Stored data: Begin

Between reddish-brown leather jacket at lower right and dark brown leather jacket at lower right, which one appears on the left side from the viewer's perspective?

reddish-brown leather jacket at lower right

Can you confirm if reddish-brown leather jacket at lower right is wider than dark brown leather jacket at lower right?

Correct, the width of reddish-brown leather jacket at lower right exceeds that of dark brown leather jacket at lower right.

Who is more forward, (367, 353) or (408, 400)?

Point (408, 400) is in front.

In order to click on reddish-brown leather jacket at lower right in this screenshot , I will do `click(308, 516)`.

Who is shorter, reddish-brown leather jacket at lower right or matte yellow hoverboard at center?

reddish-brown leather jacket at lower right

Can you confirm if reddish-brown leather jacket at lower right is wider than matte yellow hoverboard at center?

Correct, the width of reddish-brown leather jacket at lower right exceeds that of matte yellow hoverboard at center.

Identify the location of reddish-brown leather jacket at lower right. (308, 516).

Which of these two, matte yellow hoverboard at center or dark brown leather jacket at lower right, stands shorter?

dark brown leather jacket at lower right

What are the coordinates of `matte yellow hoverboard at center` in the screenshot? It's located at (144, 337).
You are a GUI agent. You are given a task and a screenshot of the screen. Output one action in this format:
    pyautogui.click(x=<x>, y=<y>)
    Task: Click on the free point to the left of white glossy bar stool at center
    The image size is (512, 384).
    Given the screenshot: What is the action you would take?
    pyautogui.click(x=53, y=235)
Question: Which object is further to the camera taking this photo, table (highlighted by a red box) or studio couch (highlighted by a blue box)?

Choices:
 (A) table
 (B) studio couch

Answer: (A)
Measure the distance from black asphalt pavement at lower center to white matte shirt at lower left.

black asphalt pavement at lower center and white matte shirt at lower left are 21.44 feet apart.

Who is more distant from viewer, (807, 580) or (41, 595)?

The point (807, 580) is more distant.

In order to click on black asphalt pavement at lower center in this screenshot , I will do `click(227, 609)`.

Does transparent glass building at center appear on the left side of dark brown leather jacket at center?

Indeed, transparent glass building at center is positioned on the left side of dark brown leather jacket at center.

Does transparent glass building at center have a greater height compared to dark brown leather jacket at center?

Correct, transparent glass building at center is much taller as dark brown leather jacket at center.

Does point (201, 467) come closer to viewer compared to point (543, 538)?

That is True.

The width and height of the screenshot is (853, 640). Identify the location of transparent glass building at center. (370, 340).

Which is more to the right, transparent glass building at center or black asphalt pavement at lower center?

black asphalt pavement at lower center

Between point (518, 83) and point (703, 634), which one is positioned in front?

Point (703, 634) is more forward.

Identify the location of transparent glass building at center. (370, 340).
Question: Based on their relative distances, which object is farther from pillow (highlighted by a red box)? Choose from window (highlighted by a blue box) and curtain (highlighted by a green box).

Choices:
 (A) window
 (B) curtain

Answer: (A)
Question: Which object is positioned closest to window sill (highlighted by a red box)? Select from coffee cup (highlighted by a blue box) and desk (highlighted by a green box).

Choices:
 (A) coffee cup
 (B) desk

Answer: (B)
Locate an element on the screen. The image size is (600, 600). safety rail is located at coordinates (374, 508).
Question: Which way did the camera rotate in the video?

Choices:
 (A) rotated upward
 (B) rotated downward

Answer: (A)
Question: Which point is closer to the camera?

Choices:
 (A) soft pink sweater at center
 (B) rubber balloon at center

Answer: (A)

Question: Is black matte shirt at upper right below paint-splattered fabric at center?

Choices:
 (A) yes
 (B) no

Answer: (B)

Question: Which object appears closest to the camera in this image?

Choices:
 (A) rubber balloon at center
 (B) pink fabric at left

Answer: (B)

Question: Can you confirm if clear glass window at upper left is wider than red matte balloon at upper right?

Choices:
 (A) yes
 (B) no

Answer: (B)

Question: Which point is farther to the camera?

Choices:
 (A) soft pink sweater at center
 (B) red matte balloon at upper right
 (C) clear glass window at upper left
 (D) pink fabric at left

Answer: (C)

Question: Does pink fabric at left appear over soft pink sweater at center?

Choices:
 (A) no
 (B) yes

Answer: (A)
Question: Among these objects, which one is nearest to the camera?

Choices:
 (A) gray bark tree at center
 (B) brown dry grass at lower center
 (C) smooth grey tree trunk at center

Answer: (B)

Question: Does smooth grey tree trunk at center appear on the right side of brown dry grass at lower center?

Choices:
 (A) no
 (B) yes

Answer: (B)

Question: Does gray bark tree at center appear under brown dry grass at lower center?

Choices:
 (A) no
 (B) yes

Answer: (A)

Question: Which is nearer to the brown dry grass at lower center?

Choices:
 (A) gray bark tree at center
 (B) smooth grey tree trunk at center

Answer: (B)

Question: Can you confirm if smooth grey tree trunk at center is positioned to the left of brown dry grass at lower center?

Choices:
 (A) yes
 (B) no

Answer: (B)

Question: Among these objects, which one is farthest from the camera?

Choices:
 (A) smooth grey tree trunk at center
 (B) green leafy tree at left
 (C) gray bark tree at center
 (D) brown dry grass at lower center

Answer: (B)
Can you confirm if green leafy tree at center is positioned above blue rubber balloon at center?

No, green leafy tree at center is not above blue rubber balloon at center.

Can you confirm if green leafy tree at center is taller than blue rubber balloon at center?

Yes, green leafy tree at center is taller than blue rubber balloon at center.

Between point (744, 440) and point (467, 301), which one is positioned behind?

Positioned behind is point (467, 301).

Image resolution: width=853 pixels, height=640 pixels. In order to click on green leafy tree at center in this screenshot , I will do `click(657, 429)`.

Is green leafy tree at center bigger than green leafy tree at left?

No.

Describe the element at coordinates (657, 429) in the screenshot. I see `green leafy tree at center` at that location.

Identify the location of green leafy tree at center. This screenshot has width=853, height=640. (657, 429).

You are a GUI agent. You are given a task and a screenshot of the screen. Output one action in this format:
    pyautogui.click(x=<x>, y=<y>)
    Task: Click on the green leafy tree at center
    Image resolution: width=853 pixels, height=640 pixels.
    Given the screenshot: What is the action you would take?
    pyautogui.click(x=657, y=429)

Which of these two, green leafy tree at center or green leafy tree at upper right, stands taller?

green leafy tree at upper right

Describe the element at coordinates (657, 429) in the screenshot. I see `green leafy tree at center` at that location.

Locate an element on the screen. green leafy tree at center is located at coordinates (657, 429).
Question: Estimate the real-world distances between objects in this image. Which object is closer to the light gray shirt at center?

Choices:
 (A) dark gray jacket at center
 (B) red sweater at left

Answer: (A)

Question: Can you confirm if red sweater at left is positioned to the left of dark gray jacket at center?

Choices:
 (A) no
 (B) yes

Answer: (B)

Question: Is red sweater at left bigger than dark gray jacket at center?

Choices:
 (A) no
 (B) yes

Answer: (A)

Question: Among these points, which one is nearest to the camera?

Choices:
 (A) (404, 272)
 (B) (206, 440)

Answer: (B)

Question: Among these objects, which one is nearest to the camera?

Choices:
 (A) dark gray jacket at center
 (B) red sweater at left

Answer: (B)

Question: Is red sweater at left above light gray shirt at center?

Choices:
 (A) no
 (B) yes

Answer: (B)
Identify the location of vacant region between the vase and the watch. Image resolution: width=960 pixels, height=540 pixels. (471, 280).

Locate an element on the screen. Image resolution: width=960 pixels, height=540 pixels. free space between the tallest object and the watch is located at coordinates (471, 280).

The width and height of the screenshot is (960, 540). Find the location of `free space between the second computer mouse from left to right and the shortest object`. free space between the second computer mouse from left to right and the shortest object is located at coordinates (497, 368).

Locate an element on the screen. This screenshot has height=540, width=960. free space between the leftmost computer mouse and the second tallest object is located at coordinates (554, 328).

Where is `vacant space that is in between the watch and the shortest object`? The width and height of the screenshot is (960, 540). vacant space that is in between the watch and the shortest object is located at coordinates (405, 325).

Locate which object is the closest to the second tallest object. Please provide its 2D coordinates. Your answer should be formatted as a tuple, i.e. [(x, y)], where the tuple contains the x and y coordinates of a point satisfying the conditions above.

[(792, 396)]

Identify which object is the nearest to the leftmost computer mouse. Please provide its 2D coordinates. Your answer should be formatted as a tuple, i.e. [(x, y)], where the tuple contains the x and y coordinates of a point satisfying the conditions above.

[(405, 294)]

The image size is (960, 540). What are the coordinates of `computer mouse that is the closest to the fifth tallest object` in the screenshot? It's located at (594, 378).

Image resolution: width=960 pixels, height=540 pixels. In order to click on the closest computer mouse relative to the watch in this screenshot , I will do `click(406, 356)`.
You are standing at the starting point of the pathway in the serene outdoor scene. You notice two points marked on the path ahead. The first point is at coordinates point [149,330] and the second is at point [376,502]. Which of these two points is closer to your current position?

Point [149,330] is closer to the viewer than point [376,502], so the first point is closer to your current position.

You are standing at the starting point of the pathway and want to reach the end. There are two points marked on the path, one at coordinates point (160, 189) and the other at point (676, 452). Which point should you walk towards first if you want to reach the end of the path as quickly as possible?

Stored data: End

Please write out the data again word for word, starting at its first line and going through the line that contains "black asphalt pavement at lower center and", with that line included.

* [Output]
Between reddish-brown leather jacket at lower right and dark brown leather jacket at lower right, which one appears on the left side from the viewer's perspective?

reddish-brown leather jacket at lower right

Can you confirm if reddish-brown leather jacket at lower right is wider than dark brown leather jacket at lower right?

Correct, the width of reddish-brown leather jacket at lower right exceeds that of dark brown leather jacket at lower right.

Who is more forward, (367, 353) or (408, 400)?

Point (408, 400) is in front.

In order to click on reddish-brown leather jacket at lower right in this screenshot , I will do `click(308, 516)`.

Who is shorter, reddish-brown leather jacket at lower right or matte yellow hoverboard at center?

reddish-brown leather jacket at lower right

Can you confirm if reddish-brown leather jacket at lower right is wider than matte yellow hoverboard at center?

Correct, the width of reddish-brown leather jacket at lower right exceeds that of matte yellow hoverboard at center.

Identify the location of reddish-brown leather jacket at lower right. (308, 516).

Which of these two, matte yellow hoverboard at center or dark brown leather jacket at lower right, stands shorter?

dark brown leather jacket at lower right

What are the coordinates of `matte yellow hoverboard at center` in the screenshot? It's located at (144, 337).
You are a GUI agent. You are given a task and a screenshot of the screen. Output one action in this format:
    pyautogui.click(x=<x>, y=<y>)
    Task: Click on the free point to the left of white glossy bar stool at center
    The image size is (512, 384).
    Given the screenshot: What is the action you would take?
    pyautogui.click(x=53, y=235)
Question: Which object is further to the camera taking this photo, table (highlighted by a red box) or studio couch (highlighted by a blue box)?

Choices:
 (A) table
 (B) studio couch

Answer: (A)
Measure the distance from black asphalt pavement at lower center to white matte shirt at lower left.

black asphalt pavement at lower center and white matte shirt at lower left are 21.44 feet apart.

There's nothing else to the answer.